§ Given task:
In the entries below, find every line holding the string "tissue" and collect it.

§ Exercise materials:
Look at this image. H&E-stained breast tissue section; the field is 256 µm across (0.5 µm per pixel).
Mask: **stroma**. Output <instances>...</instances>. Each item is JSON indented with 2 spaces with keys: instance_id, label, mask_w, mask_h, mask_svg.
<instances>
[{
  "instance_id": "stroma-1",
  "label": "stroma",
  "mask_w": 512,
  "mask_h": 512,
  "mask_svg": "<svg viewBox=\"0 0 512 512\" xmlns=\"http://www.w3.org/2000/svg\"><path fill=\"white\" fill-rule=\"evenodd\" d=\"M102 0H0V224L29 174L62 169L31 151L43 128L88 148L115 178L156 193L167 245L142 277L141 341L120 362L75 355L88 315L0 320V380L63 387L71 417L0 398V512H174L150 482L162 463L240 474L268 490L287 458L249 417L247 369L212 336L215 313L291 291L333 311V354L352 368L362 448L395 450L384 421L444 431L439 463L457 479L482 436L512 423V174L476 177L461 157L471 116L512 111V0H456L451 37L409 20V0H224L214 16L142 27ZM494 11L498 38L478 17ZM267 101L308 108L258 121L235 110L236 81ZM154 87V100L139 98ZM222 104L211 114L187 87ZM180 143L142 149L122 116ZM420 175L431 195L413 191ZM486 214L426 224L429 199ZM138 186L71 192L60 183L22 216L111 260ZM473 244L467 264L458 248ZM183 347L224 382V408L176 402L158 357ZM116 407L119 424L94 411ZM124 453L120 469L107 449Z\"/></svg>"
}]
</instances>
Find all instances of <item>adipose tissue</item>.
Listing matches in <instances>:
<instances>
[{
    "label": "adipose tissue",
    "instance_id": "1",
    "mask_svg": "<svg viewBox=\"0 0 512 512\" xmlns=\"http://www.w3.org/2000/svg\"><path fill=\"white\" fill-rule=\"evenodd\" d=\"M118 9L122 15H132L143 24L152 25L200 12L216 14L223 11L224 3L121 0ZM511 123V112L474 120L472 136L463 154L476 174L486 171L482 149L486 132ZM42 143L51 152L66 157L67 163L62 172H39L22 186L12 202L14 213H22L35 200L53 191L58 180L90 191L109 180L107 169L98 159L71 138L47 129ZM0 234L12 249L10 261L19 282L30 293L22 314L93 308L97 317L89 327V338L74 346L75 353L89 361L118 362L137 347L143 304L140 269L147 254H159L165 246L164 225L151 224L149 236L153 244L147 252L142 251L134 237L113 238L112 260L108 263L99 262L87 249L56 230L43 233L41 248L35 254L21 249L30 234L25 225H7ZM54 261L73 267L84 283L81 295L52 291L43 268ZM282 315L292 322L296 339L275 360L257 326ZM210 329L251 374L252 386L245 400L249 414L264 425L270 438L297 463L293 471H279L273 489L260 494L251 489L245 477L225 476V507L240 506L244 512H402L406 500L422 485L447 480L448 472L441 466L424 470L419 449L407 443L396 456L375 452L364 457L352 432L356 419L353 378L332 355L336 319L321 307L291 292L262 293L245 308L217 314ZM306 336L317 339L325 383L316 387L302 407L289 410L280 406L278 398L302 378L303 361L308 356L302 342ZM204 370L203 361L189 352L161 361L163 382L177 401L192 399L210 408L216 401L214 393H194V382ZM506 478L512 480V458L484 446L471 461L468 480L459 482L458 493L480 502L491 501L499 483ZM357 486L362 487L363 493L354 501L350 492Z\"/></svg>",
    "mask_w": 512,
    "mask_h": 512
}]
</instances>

§ Solution to this exercise:
Look at this image. H&E-stained breast tissue section; the field is 256 µm across (0.5 µm per pixel).
Find all instances of <item>adipose tissue</item>.
    "label": "adipose tissue",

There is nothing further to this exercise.